> _TASK OBJECTIVE_: Transcribe word for word the lines below from the line with "pink_vobusuk [298,261] =>" through the line with "nothing => green_dezunek [255,213]", ends included.
#### SUPPLIED DATA
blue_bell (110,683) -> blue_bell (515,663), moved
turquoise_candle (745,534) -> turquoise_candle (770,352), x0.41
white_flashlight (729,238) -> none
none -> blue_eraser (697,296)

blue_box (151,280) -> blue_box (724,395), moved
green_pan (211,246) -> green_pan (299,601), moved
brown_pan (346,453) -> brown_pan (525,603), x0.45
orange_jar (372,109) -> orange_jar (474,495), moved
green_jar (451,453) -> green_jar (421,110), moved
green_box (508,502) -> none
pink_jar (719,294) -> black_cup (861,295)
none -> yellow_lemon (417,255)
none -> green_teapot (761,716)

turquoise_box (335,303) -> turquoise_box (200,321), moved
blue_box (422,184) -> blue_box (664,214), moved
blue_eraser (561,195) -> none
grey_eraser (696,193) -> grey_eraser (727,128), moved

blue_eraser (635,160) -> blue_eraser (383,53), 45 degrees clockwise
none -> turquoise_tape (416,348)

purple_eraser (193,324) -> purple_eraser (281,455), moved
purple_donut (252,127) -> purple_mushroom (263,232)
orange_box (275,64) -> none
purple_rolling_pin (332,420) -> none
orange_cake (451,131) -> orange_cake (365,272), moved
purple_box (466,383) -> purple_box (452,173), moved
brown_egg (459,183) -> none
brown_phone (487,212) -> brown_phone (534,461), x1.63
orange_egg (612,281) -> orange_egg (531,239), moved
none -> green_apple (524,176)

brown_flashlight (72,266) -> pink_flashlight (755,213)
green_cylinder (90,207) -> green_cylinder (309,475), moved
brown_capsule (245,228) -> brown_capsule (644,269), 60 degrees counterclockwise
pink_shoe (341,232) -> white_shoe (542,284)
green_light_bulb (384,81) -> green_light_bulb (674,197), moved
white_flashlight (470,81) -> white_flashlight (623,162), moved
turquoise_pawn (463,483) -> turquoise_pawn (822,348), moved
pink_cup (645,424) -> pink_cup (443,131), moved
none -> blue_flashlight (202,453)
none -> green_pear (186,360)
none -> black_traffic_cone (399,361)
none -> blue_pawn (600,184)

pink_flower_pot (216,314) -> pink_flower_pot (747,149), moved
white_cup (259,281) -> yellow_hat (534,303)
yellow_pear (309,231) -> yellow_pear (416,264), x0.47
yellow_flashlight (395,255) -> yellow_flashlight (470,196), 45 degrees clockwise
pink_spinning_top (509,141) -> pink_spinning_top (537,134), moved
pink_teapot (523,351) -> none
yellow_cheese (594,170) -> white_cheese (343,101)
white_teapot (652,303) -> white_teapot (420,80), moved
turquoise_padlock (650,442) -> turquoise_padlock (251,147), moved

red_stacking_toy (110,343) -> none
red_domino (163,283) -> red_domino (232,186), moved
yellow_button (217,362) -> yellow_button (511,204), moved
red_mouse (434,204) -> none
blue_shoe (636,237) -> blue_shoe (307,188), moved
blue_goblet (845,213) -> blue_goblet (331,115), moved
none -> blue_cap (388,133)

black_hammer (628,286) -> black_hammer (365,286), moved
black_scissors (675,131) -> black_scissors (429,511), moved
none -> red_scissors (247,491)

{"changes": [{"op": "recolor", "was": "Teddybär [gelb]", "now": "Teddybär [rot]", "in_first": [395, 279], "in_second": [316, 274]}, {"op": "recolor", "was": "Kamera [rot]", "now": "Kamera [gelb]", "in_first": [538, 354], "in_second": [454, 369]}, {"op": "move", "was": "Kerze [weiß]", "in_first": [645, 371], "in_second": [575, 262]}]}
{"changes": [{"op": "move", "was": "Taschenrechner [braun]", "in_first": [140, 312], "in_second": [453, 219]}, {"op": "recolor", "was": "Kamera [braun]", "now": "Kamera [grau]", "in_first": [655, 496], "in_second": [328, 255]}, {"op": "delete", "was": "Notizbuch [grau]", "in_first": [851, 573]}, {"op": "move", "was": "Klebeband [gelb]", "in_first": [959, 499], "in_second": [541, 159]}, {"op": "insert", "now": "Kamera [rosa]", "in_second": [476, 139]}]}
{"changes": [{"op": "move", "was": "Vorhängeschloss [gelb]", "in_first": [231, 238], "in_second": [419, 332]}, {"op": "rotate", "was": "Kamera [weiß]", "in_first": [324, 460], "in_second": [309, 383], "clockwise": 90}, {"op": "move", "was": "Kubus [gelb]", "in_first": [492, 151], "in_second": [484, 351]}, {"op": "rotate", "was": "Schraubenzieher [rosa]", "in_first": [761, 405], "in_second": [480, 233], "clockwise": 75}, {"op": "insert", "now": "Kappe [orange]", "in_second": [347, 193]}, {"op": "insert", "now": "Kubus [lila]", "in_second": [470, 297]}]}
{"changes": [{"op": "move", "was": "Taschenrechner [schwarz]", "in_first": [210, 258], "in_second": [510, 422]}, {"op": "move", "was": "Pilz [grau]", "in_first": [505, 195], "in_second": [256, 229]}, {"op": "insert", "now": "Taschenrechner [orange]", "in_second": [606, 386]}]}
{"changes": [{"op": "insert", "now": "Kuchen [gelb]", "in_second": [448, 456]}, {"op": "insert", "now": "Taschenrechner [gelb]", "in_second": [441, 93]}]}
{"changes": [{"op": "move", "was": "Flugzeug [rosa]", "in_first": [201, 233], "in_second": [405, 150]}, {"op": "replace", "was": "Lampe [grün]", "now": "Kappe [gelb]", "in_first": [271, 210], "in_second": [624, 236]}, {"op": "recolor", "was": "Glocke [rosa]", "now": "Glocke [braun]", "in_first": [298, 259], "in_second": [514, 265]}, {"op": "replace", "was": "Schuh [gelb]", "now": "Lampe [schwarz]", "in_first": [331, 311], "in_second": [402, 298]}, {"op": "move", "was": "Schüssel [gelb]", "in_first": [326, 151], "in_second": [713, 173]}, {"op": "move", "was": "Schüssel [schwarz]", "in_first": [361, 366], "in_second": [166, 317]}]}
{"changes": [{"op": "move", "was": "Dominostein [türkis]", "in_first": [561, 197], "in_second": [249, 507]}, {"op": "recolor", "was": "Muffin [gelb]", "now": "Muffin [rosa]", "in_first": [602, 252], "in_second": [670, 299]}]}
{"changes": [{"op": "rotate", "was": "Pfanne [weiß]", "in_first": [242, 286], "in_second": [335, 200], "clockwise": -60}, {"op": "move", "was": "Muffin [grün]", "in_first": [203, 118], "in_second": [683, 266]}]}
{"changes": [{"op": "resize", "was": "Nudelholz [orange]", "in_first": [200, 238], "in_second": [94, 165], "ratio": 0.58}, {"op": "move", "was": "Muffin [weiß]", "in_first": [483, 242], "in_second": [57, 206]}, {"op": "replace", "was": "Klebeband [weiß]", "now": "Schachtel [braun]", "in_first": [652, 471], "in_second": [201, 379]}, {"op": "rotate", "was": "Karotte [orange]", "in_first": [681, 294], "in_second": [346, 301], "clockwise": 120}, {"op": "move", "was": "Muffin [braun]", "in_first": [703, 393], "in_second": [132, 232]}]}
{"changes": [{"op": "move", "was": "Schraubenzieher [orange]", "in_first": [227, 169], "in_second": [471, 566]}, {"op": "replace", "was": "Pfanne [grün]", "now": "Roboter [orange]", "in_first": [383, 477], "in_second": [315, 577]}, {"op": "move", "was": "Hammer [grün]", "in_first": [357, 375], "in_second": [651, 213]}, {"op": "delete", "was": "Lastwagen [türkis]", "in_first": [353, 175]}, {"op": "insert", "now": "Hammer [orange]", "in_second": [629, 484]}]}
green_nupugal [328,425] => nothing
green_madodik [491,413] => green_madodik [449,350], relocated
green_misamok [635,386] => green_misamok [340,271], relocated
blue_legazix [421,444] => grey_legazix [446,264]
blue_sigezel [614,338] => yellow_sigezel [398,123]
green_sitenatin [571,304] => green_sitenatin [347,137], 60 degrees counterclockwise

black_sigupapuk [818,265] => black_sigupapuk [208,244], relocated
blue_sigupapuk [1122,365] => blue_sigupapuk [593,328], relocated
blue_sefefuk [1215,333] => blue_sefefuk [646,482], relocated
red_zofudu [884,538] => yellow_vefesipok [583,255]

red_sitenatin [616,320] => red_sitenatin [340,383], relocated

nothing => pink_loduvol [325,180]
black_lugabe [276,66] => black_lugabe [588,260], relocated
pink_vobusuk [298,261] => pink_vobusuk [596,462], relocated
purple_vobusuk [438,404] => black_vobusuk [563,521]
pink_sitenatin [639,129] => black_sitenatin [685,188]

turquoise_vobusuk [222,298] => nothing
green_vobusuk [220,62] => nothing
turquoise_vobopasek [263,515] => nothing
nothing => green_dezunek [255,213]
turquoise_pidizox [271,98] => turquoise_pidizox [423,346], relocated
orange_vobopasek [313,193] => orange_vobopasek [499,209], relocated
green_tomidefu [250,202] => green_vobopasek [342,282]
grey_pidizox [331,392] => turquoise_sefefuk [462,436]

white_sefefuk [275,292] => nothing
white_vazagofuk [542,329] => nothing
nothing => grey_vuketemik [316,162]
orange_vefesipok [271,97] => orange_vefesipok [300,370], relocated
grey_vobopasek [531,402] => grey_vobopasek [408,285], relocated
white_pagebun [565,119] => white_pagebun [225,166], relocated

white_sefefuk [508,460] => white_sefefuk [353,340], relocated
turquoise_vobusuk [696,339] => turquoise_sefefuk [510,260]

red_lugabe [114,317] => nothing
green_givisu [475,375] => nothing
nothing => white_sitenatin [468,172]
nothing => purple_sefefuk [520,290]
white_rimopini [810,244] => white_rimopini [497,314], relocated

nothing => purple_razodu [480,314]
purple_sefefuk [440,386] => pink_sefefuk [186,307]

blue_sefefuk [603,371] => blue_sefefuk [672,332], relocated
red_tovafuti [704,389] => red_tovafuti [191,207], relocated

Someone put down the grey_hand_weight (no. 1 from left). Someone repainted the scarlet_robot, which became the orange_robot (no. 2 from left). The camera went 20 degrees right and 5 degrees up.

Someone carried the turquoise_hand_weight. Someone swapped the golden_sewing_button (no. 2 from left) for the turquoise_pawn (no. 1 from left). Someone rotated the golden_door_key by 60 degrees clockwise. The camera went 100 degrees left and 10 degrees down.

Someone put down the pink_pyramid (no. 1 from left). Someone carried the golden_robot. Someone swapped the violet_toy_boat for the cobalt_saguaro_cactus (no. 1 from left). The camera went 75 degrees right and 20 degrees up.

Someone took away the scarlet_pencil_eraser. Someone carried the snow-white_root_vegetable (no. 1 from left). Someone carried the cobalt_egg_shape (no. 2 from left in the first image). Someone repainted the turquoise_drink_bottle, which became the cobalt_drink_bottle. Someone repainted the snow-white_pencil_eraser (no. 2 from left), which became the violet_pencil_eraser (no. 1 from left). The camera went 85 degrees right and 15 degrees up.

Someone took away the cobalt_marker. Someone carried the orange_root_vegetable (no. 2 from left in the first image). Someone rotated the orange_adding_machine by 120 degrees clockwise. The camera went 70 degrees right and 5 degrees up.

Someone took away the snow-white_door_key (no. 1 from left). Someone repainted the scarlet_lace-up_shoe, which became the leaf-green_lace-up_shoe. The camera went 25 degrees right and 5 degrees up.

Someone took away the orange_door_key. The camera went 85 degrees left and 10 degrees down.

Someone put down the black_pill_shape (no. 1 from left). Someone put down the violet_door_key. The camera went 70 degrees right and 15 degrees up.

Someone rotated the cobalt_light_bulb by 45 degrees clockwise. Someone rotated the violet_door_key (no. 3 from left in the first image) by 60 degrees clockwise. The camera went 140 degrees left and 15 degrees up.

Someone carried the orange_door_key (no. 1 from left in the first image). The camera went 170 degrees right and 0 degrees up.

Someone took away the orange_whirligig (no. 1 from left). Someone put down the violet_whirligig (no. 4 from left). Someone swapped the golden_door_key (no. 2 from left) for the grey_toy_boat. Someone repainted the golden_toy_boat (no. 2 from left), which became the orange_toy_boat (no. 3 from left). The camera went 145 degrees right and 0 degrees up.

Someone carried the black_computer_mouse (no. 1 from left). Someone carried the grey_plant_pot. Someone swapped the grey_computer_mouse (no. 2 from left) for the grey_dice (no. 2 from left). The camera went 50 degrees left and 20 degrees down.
########
> _COMPLETED EXERCISE_:
pink_vobusuk [298,261] => pink_vobusuk [596,462], relocated
purple_vobusuk [438,404] => black_vobusuk [563,521]
pink_sitenatin [639,129] => black_sitenatin [685,188]

turquoise_vobusuk [222,298] => nothing
green_vobusuk [220,62] => nothing
turquoise_vobopasek [263,515] => nothing
nothing => green_dezunek [255,213]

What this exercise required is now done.